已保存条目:

↓

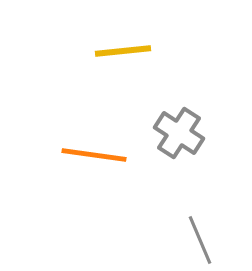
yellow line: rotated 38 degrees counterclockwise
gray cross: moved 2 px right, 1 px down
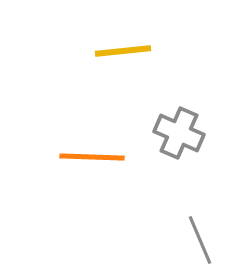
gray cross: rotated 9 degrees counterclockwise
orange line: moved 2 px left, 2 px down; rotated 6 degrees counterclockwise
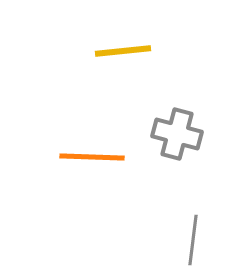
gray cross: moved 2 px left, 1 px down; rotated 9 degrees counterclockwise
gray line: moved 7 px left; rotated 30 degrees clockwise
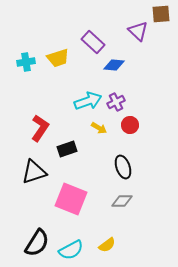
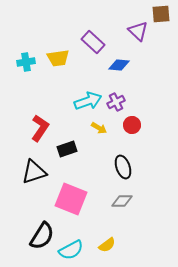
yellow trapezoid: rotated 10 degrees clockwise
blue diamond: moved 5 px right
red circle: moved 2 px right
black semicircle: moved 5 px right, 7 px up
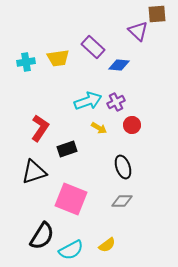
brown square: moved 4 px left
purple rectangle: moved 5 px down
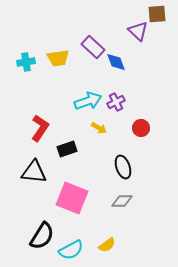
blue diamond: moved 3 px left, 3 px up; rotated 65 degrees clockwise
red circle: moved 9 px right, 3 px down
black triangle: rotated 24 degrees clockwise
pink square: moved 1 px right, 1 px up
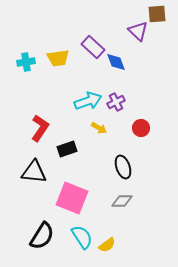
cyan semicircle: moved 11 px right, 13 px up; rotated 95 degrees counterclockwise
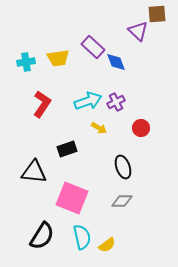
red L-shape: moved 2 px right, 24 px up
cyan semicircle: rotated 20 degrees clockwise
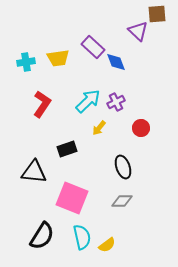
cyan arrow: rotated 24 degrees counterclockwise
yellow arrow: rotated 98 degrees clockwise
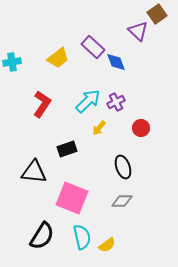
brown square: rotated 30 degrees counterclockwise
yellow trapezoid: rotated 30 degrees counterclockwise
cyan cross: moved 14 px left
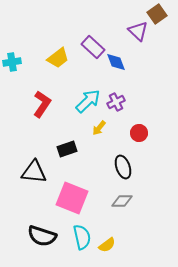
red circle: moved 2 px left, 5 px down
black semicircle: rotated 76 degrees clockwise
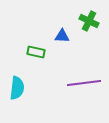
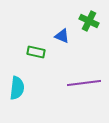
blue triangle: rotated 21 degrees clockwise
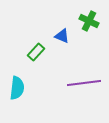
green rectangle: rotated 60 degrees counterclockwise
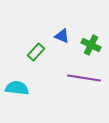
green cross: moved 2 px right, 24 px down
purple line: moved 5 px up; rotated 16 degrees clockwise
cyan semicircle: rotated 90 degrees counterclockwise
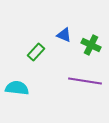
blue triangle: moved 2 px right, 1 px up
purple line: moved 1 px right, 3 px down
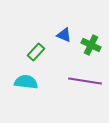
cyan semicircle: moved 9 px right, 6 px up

↑

请从记录开头起，一字不改地摘录到含有“yellow arrow: rotated 98 degrees clockwise”的那一行为止，该行也要包括在内。答案中不要列出图片。

yellow line: rotated 38 degrees counterclockwise
gray cross: moved 2 px right, 1 px down
gray cross: rotated 9 degrees counterclockwise
orange line: moved 2 px left, 2 px down; rotated 6 degrees counterclockwise
gray cross: moved 2 px left, 1 px down; rotated 9 degrees counterclockwise
gray line: moved 7 px left; rotated 30 degrees clockwise
yellow trapezoid: rotated 10 degrees clockwise
blue diamond: moved 5 px right
red circle: moved 2 px right
black semicircle: moved 5 px right, 7 px up
brown square: moved 4 px left
purple rectangle: moved 5 px down
blue diamond: moved 3 px left, 3 px up; rotated 65 degrees clockwise
red circle: moved 9 px right, 3 px down
black triangle: rotated 24 degrees clockwise
pink square: moved 1 px right, 1 px up
cyan semicircle: moved 11 px right, 13 px up; rotated 95 degrees counterclockwise
red L-shape: moved 2 px right, 24 px up
cyan semicircle: rotated 20 degrees clockwise
cyan arrow: rotated 24 degrees counterclockwise
yellow arrow: rotated 98 degrees clockwise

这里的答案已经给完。